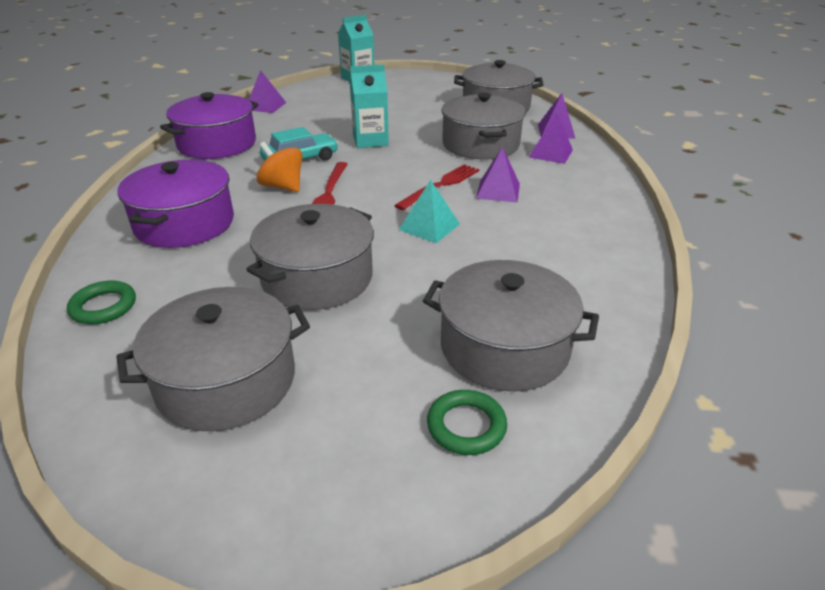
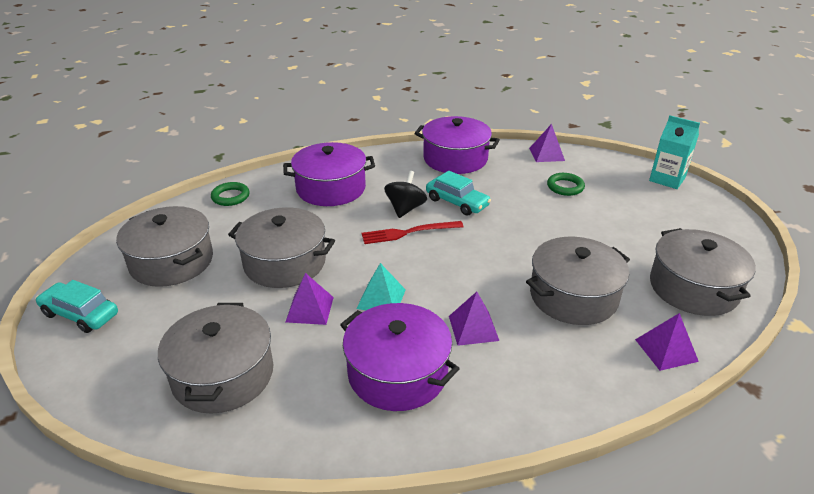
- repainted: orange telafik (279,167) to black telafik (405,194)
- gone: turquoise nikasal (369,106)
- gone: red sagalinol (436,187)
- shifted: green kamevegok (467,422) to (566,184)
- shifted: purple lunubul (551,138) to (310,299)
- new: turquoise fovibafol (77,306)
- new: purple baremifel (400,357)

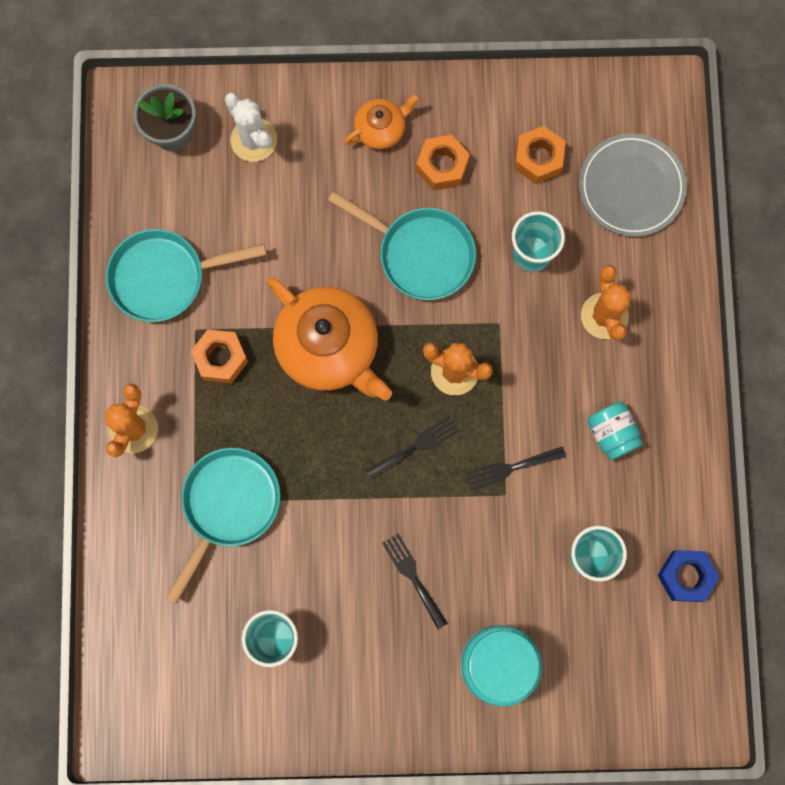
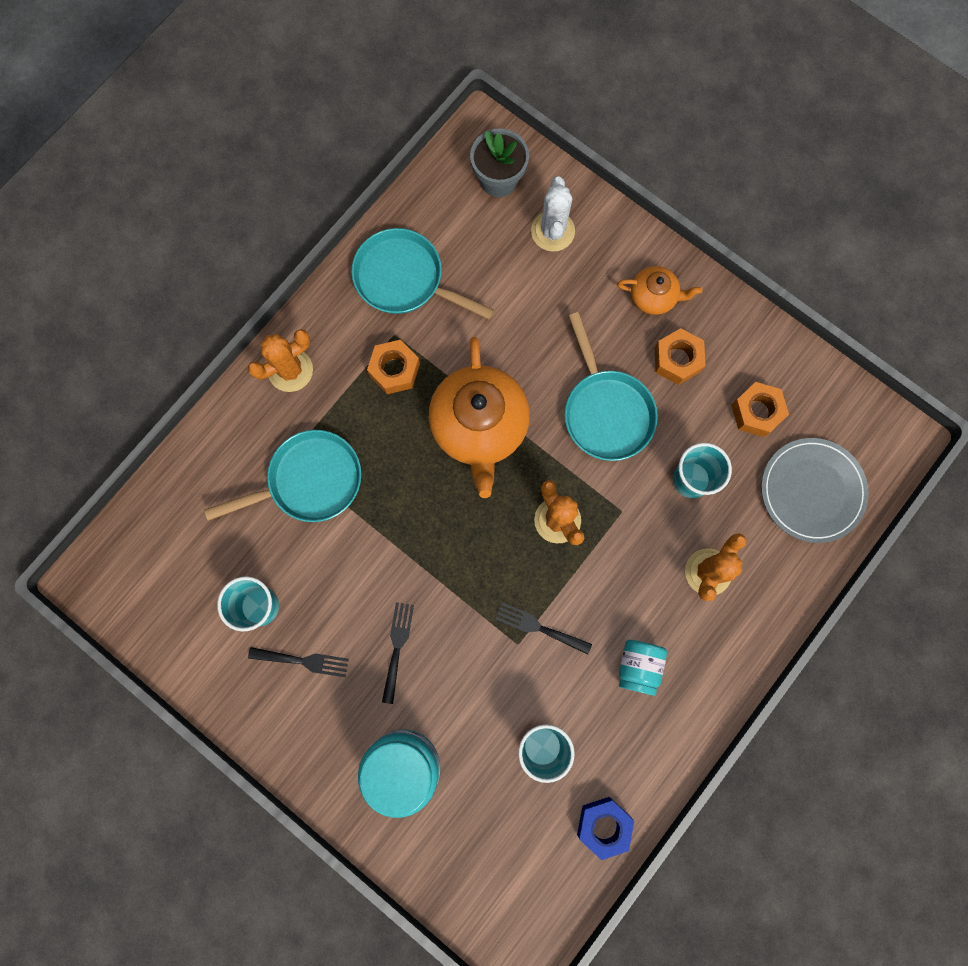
- shifted: black sagalinol (412,448) to (298,662)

### WHAT THE TASK REQUIRES
Set down, exactly as written, each line from the one that contains "- gone: turquoise nikasal (369,106)" to the last line of the records, but none of the pictures.

### SOLUTION FOR THIS TASK
- gone: turquoise nikasal (369,106)
- gone: red sagalinol (436,187)
- shifted: green kamevegok (467,422) to (566,184)
- shifted: purple lunubul (551,138) to (310,299)
- new: turquoise fovibafol (77,306)
- new: purple baremifel (400,357)

- shifted: black sagalinol (412,448) to (298,662)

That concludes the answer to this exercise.